### EXERCISE
Exactly as given, write out the lines from the one containing "yellow slope C2:C3" through the end of the listing, with both ends included and nothing else.

### DATA EXTRACT
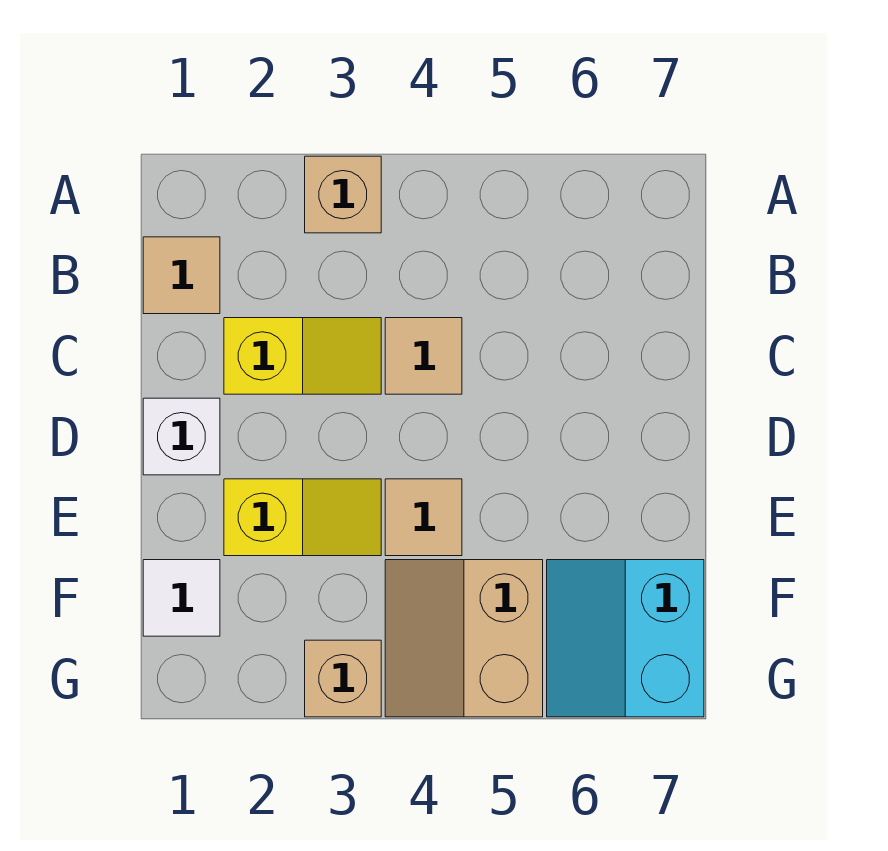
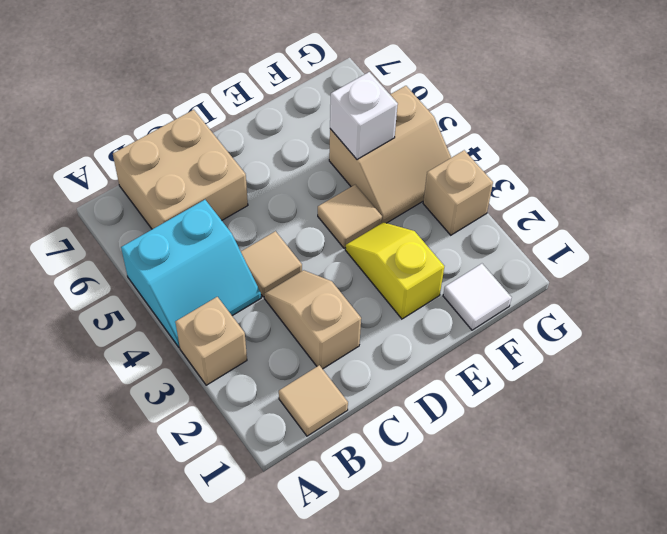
none -> tan brick B6:C7 level 1
yellow slope C2:C3 level 1 top 2 -> tan slope C2:C3 level 1 top 2
white brick D1 level 1 -> white brick F5 level 2
cyan slope F6:G7 level 1 top 7 -> cyan slope A4:B5 level 1 top 5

### TASK OUTPUT
yellow slope C2:C3 level 1 top 2 -> tan slope C2:C3 level 1 top 2
white brick D1 level 1 -> white brick F5 level 2
cyan slope F6:G7 level 1 top 7 -> cyan slope A4:B5 level 1 top 5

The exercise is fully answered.